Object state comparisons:
*-*-*

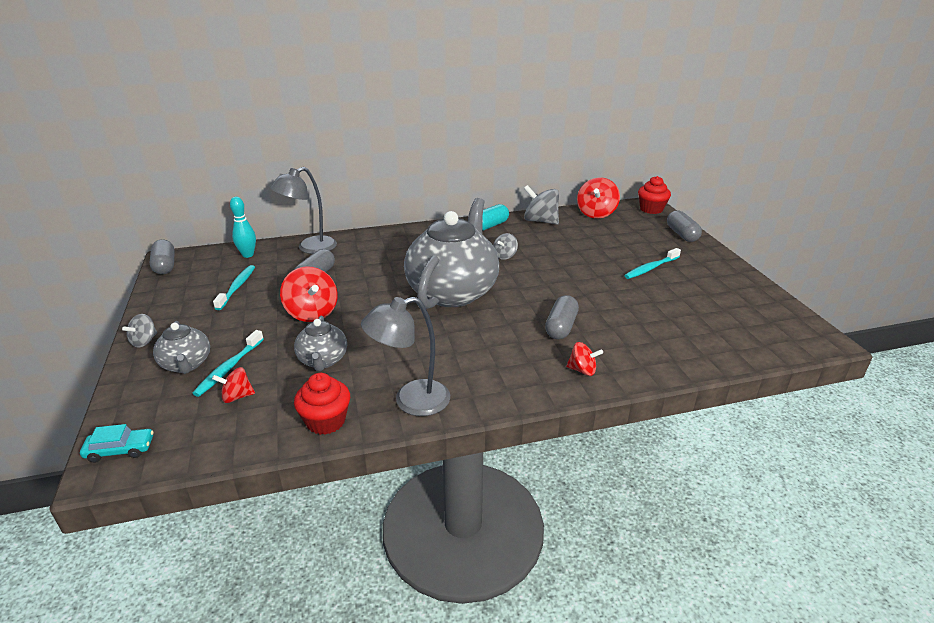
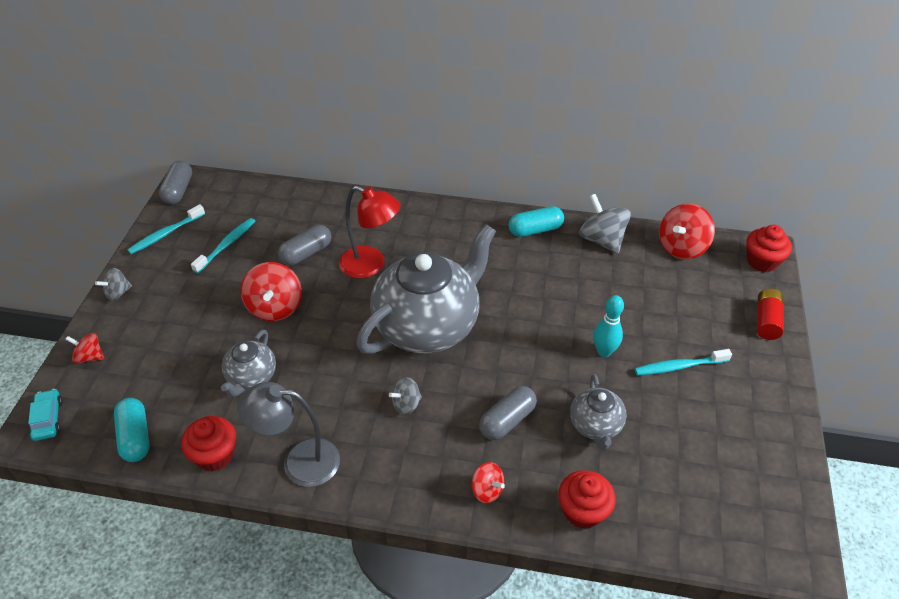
camera: 25 degrees right, 15 degrees up
(120, 450) = (48, 419): turquoise car -> turquoise car turned 120 degrees counterclockwise
(186, 364) = (138, 337): grey teapot -> grey teapot (595, 426)
(229, 368) = (169, 355): turquoise toothbrush -> turquoise toothbrush (165, 234)
(232, 433) = (135, 437): none -> turquoise capsule
(237, 396) = (159, 394): red spinning top -> red spinning top (90, 357)
(248, 255) = (259, 198): turquoise bowling pin -> turquoise bowling pin (604, 351)
(310, 248) = (323, 207): grey lamp -> none
(378, 270) = (371, 265): none -> red lamp
(505, 256) = (520, 287): grey spinning top -> grey spinning top (406, 404)
(662, 359) = (583, 511): none -> red cupcake
(682, 234) = (766, 321): grey capsule -> red battery

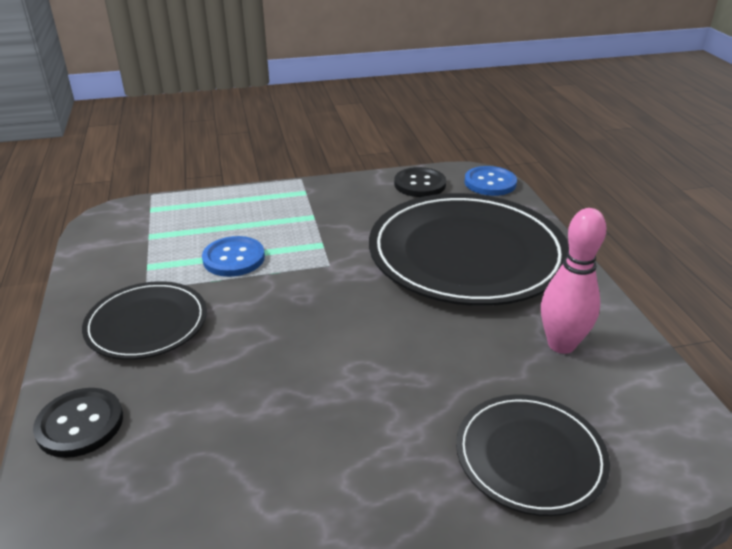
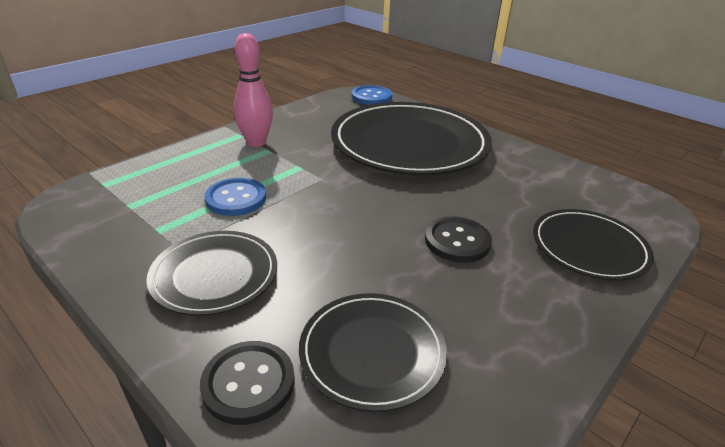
camera: 35 degrees left, 0 degrees up
(188, 448) = (372, 352): none -> black plate
(420, 184) = (324, 109): black button -> black button (457, 241)
(561, 344) = (527, 178): pink bowling pin -> pink bowling pin (256, 142)

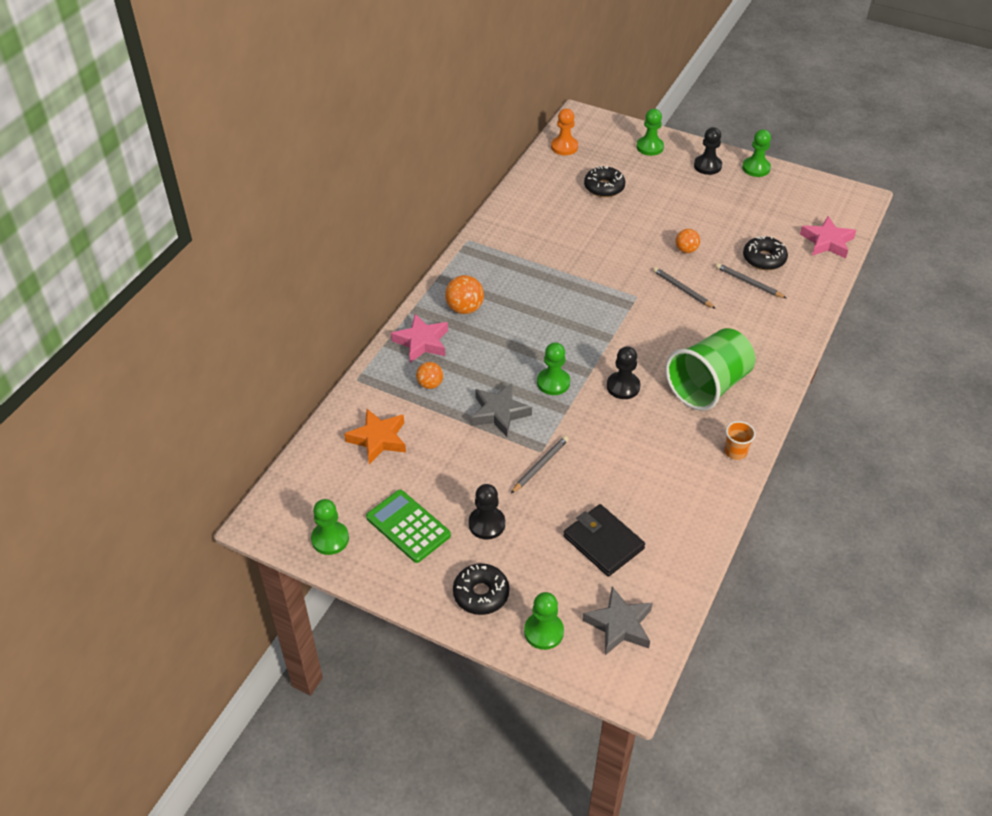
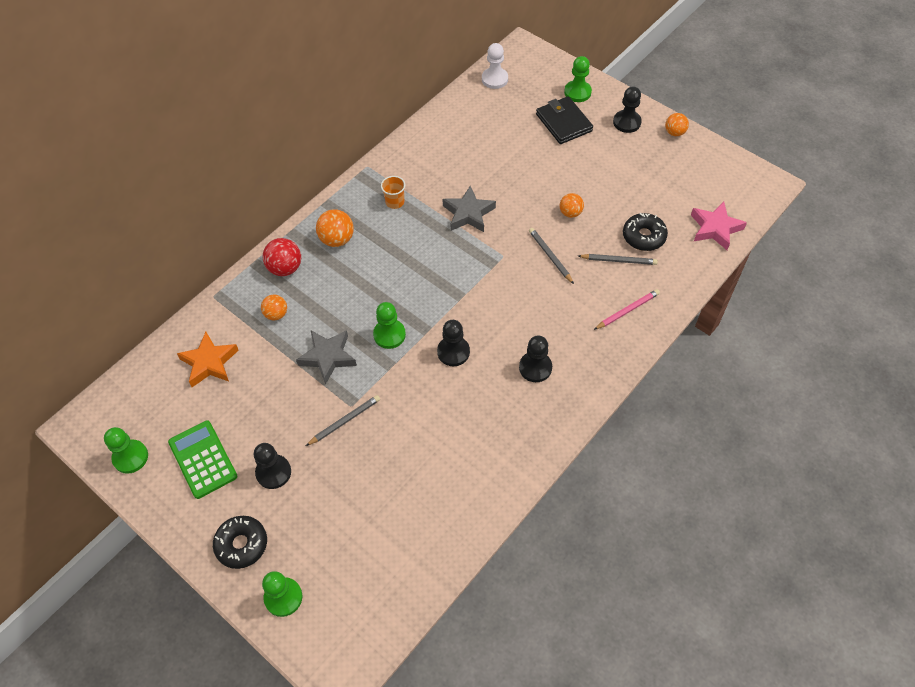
camera: 15 degrees right, 10 degrees up
(422, 342) = (285, 268): pink star -> red ball
(564, 147) = (494, 79): orange pawn -> white pawn
(603, 542) = (372, 516): black wallet -> black wallet (563, 123)
(604, 187) = (516, 130): black donut -> none
(619, 625) = (355, 607): grey star -> grey star (468, 213)
(708, 386) = (535, 367): green cup -> black pawn
(735, 452) = (534, 445): orange cup -> orange cup (395, 202)
(749, 283) = (618, 260): grey pencil -> grey pencil turned 135 degrees clockwise
(756, 168) = (674, 132): green pawn -> orange ball
(775, 323) = (627, 310): none -> pink pencil

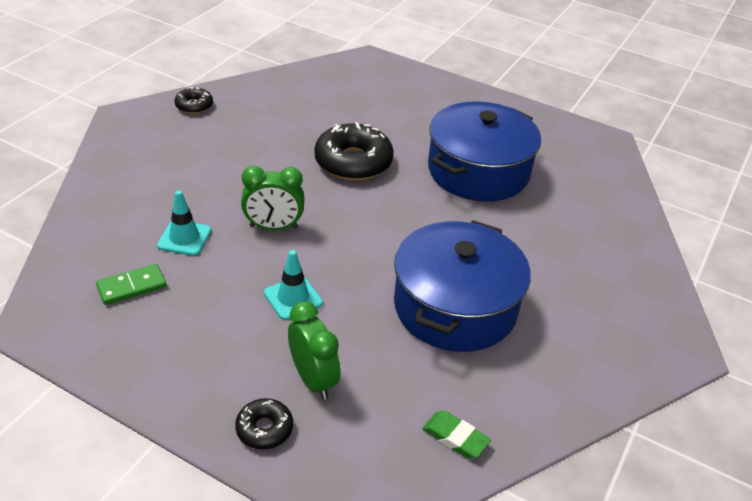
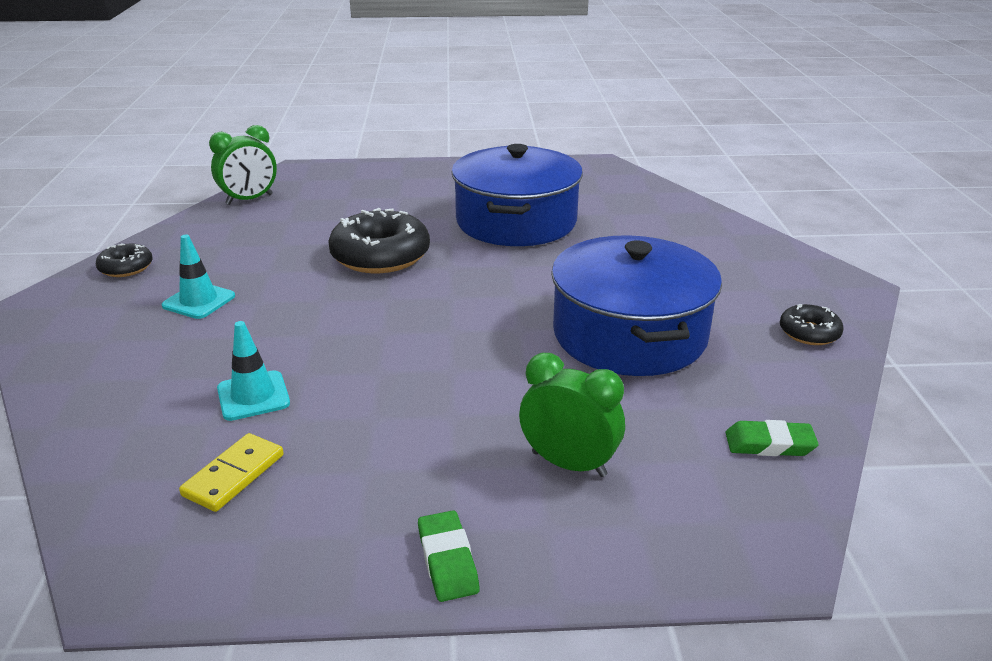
camera: 30 degrees left, 10 degrees down
(131, 286) = (234, 475): green domino -> yellow domino
(188, 400) = (447, 560): none -> green eraser
(264, 429) = (573, 541): black donut -> black donut (809, 333)
(273, 227) = (356, 343): green clock -> green clock (249, 199)
(293, 298) = (455, 398): turquoise traffic cone -> turquoise traffic cone (199, 301)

*-*-*

### WORK INSTRUCTIONS:
Copy exactly, and copy nothing else: the lines from the one containing "(420, 184) = (324, 109): black" through the end of the data, both ends included, with pictures left out.

### TASK RESPONSE:
(420, 184) = (324, 109): black button -> black button (457, 241)
(561, 344) = (527, 178): pink bowling pin -> pink bowling pin (256, 142)

camera: 15 degrees right, 10 degrees up
(422, 342) = (285, 268): pink star -> red ball
(564, 147) = (494, 79): orange pawn -> white pawn
(603, 542) = (372, 516): black wallet -> black wallet (563, 123)
(604, 187) = (516, 130): black donut -> none
(619, 625) = (355, 607): grey star -> grey star (468, 213)
(708, 386) = (535, 367): green cup -> black pawn
(735, 452) = (534, 445): orange cup -> orange cup (395, 202)
(749, 283) = (618, 260): grey pencil -> grey pencil turned 135 degrees clockwise
(756, 168) = (674, 132): green pawn -> orange ball
(775, 323) = (627, 310): none -> pink pencil

camera: 30 degrees left, 10 degrees down
(131, 286) = (234, 475): green domino -> yellow domino
(188, 400) = (447, 560): none -> green eraser
(264, 429) = (573, 541): black donut -> black donut (809, 333)
(273, 227) = (356, 343): green clock -> green clock (249, 199)
(293, 298) = (455, 398): turquoise traffic cone -> turquoise traffic cone (199, 301)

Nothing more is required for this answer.